(Collected data)
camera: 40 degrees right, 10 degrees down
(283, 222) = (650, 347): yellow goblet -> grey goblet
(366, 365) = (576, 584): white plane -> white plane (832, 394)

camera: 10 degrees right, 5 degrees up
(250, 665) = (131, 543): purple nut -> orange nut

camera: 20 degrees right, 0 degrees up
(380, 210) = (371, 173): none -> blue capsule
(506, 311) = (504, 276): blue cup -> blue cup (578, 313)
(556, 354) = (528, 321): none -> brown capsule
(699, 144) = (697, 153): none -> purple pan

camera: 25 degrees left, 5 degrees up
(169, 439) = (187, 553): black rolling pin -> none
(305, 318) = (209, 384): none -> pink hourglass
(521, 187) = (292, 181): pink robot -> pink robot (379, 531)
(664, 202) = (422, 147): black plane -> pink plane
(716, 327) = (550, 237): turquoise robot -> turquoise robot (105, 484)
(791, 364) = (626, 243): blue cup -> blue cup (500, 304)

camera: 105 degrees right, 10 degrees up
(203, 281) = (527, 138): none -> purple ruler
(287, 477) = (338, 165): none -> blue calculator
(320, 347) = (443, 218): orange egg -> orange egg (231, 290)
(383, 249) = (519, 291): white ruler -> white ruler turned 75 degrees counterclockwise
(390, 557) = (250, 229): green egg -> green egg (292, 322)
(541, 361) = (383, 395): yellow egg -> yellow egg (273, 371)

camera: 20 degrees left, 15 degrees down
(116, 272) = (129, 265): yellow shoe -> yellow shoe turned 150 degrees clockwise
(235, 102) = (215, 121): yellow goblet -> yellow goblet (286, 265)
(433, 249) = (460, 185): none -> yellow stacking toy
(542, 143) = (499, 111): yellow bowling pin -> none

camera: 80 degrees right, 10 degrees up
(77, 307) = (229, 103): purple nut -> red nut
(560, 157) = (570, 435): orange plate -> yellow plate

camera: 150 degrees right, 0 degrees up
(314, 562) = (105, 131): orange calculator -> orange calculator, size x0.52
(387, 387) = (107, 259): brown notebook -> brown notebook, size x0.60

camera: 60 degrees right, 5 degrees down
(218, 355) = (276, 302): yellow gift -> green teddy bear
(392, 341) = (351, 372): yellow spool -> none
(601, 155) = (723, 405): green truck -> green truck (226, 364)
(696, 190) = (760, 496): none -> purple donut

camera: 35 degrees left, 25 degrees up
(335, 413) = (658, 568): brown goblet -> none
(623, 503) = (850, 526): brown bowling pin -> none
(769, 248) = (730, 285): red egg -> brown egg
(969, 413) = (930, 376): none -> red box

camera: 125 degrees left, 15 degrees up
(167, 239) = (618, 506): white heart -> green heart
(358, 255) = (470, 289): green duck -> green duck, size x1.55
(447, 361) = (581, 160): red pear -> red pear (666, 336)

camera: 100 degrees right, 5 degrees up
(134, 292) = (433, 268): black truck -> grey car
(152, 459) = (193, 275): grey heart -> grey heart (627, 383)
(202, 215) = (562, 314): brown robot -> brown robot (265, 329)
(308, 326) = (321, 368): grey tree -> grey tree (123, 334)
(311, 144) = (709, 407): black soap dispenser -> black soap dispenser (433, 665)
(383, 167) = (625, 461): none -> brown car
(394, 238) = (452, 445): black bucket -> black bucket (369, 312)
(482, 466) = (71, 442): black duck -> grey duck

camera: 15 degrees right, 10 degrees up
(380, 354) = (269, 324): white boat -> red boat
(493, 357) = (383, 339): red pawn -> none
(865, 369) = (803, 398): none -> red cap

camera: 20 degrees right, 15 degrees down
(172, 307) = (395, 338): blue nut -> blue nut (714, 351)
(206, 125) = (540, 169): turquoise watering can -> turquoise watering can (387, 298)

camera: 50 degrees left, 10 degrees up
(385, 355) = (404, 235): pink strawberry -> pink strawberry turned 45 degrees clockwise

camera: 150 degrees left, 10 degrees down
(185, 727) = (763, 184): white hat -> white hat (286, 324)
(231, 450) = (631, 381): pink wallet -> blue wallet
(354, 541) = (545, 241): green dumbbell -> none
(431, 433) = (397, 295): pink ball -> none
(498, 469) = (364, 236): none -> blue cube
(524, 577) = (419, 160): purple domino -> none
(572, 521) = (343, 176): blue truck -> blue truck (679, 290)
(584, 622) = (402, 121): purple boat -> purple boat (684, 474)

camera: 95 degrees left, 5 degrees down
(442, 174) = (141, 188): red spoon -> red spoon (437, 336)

What to produce —
What you return must be the lines above that run from the line with "(664, 202) = (422, 147): black" to the line with "camera: 20 degrees left, 15 degrees down", inclusive, each copied exactly.

Answer box —
(664, 202) = (422, 147): black plane -> pink plane
(716, 327) = (550, 237): turquoise robot -> turquoise robot (105, 484)
(791, 364) = (626, 243): blue cup -> blue cup (500, 304)

camera: 105 degrees right, 10 degrees up
(203, 281) = (527, 138): none -> purple ruler
(287, 477) = (338, 165): none -> blue calculator
(320, 347) = (443, 218): orange egg -> orange egg (231, 290)
(383, 249) = (519, 291): white ruler -> white ruler turned 75 degrees counterclockwise
(390, 557) = (250, 229): green egg -> green egg (292, 322)
(541, 361) = (383, 395): yellow egg -> yellow egg (273, 371)

camera: 20 degrees left, 15 degrees down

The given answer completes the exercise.